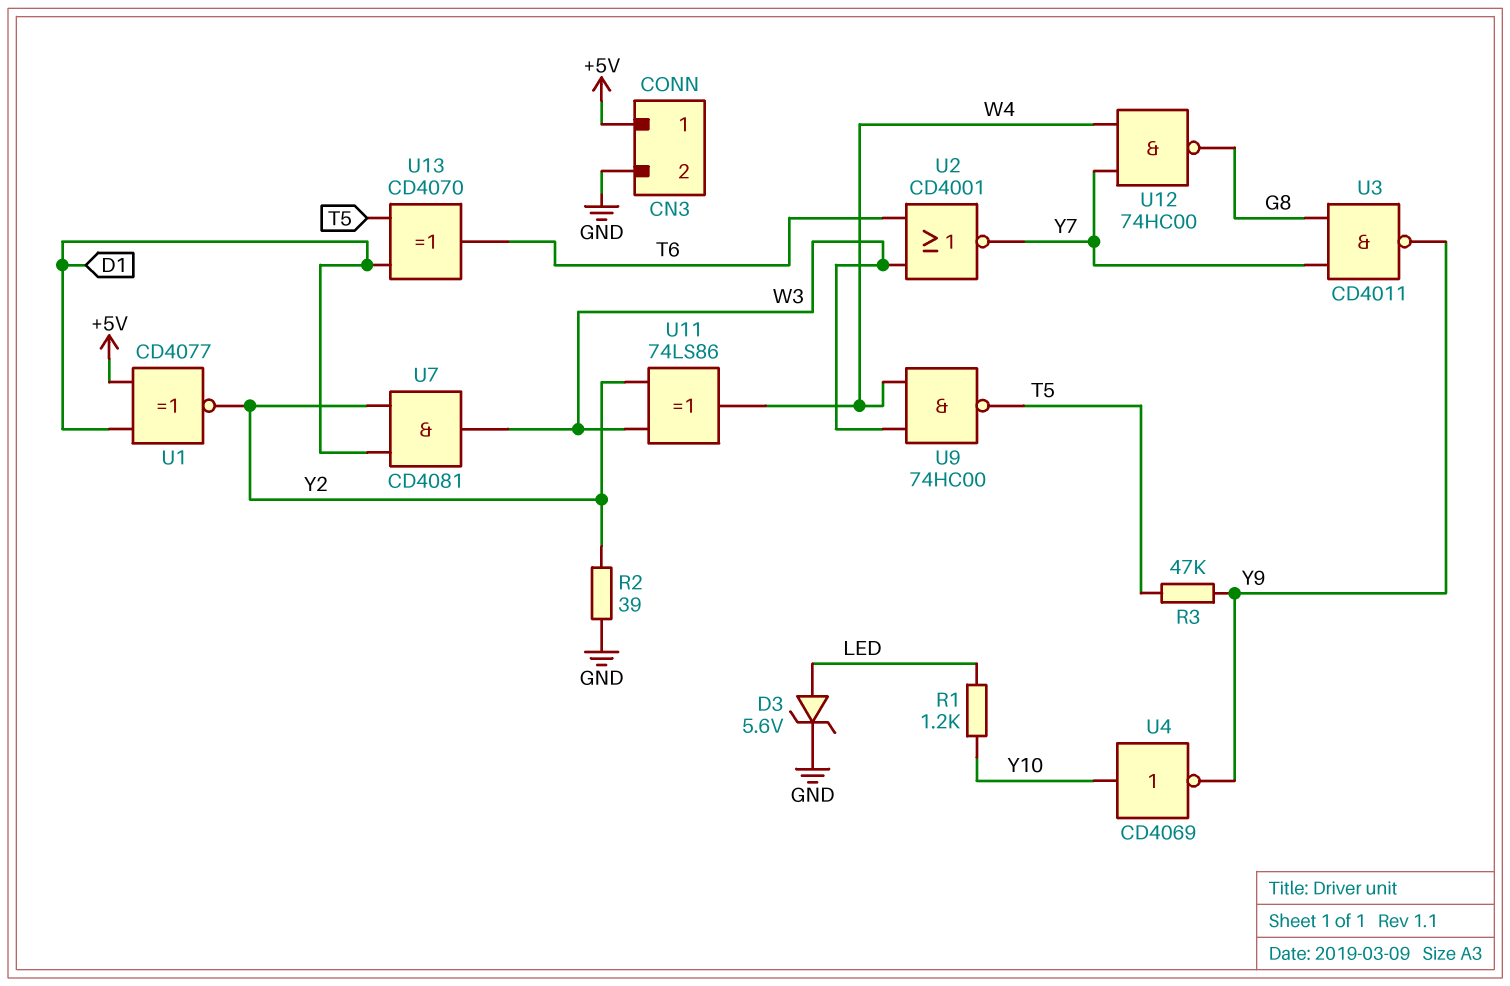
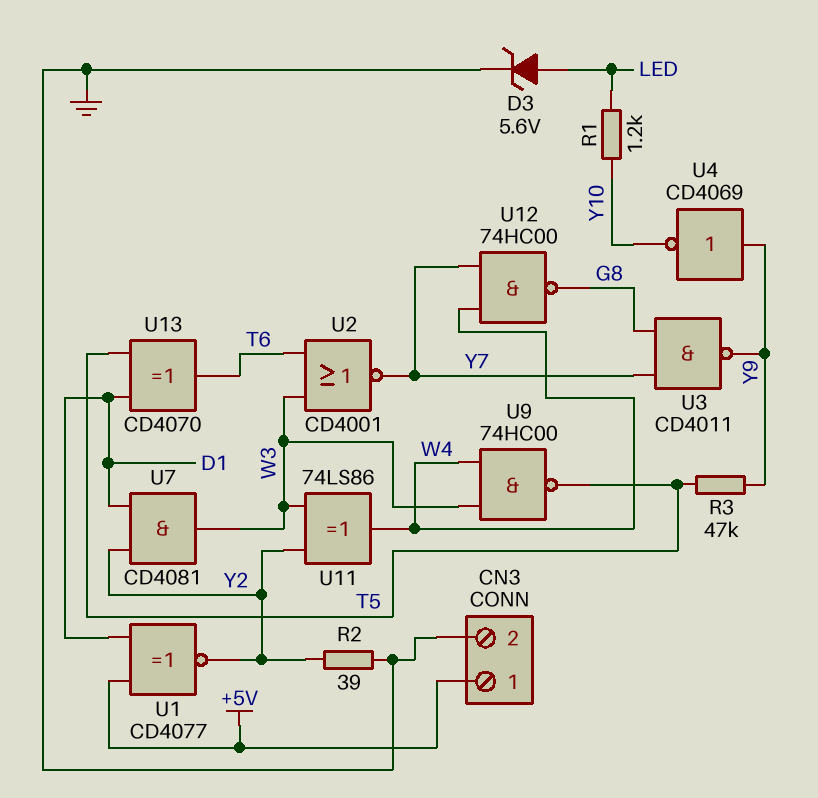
U4: NOT CD4069 (in Y10, out Y9) -> NOT CD4069 (in Y9, out Y10)

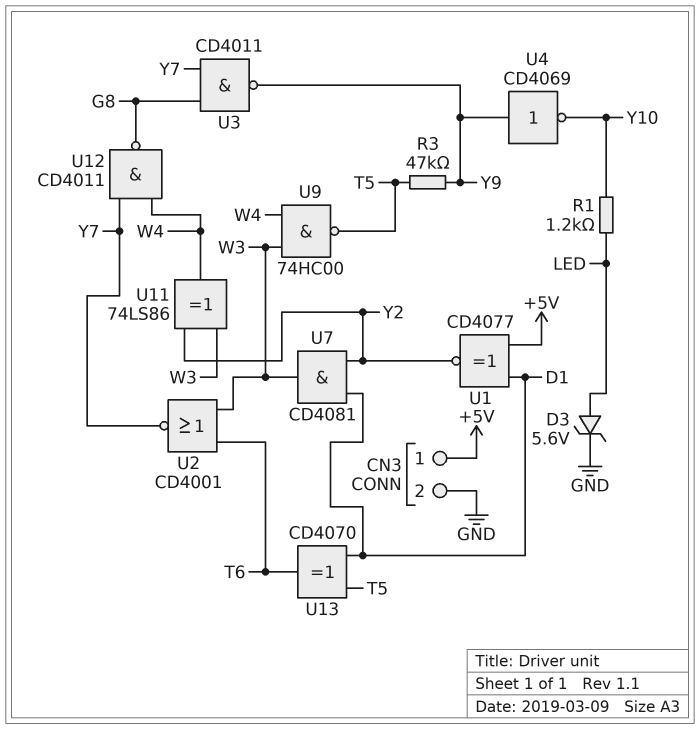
R2: 39 (GND, Y2) -> none
U12: NAND 74HC00 (in W4, in Y7, out G8) -> NAND CD4011 (in W4, in Y7, out G8)

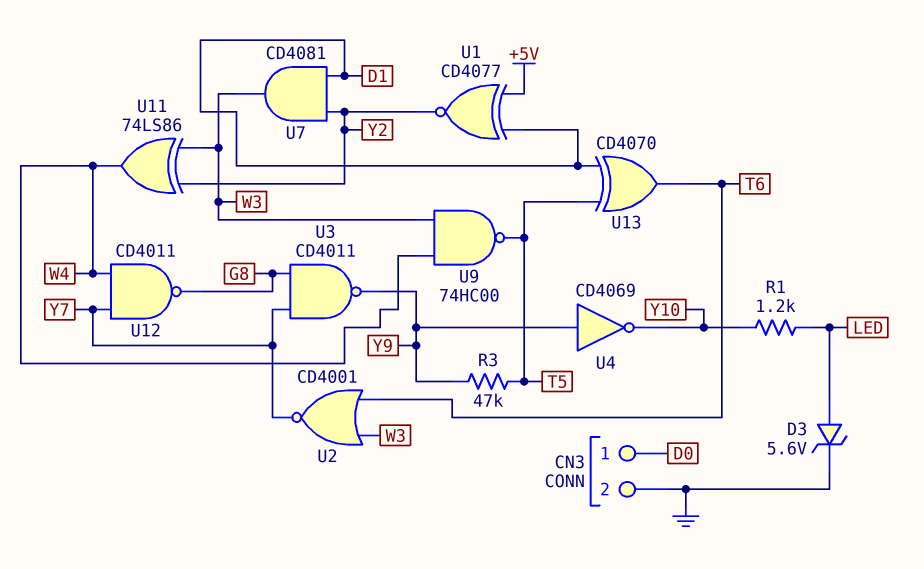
CN3 pin 1: +5V -> D0

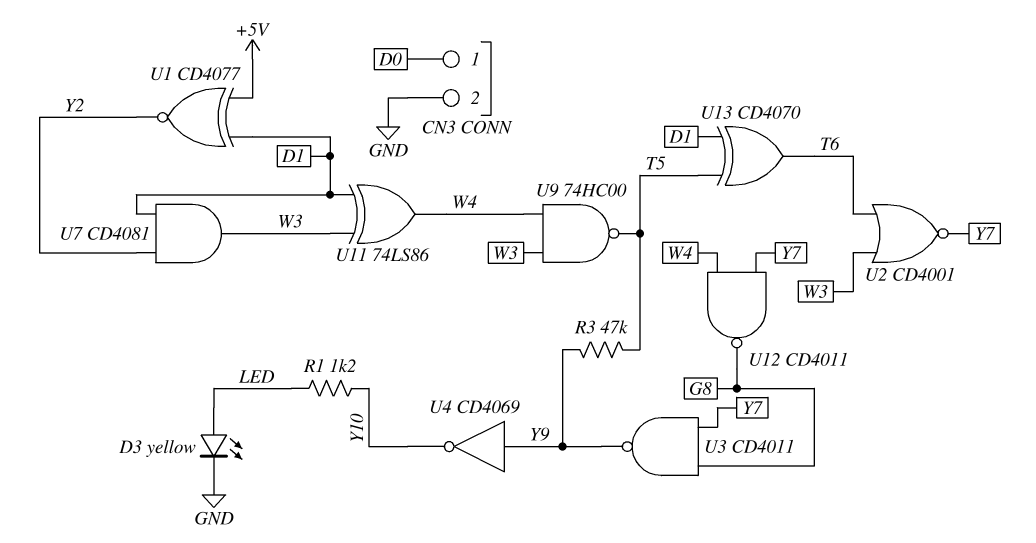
D3: zener 5.6V (A LED, K GND) -> LED yellow (A LED, K GND)
U11: XOR 74LS86 (in W3, in Y2, out W4) -> XOR 74LS86 (in D1, in W3, out W4)

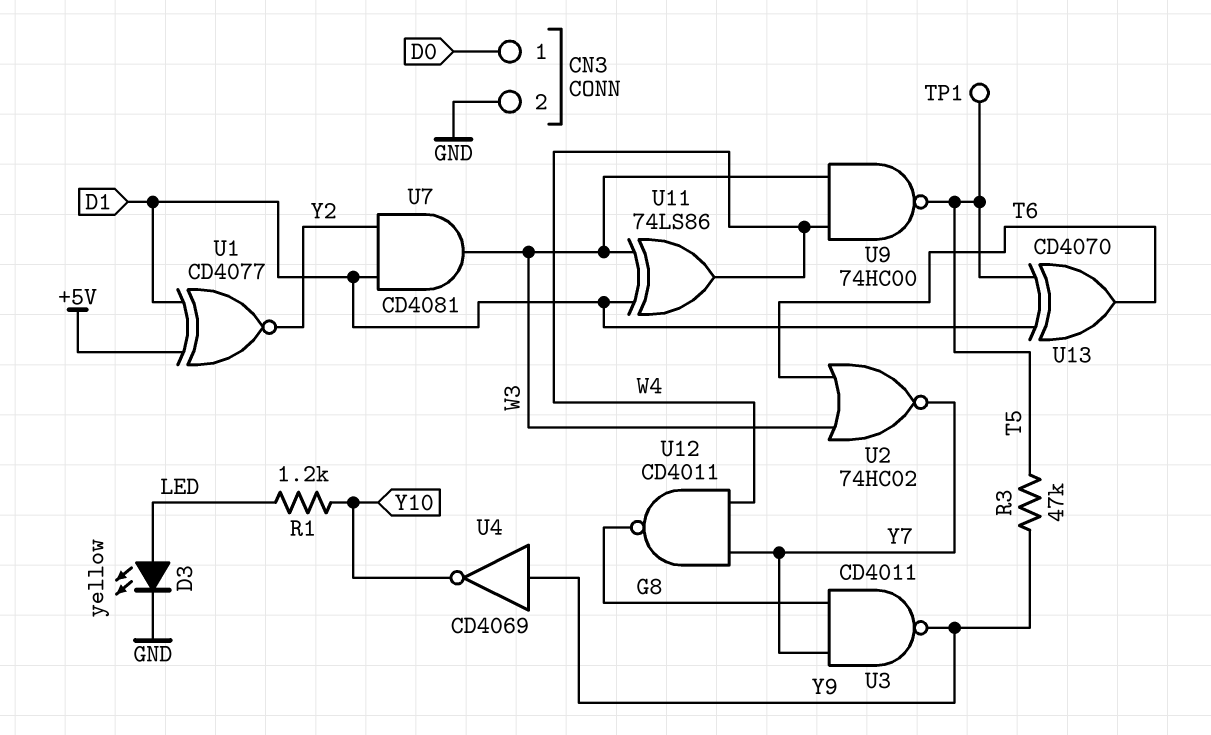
TP1: none -> test point (T5)
U2: NOR CD4001 (in T6, in W3, out Y7) -> NOR 74HC02 (in T6, in W3, out Y7)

> _Task_: Omitting all pictures, set the listing down exactly.

> _Response to the exercise_:
U4: NOT CD4069 (in Y10, out Y9) -> NOT CD4069 (in Y9, out Y10)

R2: 39 (GND, Y2) -> none
U12: NAND 74HC00 (in W4, in Y7, out G8) -> NAND CD4011 (in W4, in Y7, out G8)

CN3 pin 1: +5V -> D0

D3: zener 5.6V (A LED, K GND) -> LED yellow (A LED, K GND)
U11: XOR 74LS86 (in W3, in Y2, out W4) -> XOR 74LS86 (in D1, in W3, out W4)

TP1: none -> test point (T5)
U2: NOR CD4001 (in T6, in W3, out Y7) -> NOR 74HC02 (in T6, in W3, out Y7)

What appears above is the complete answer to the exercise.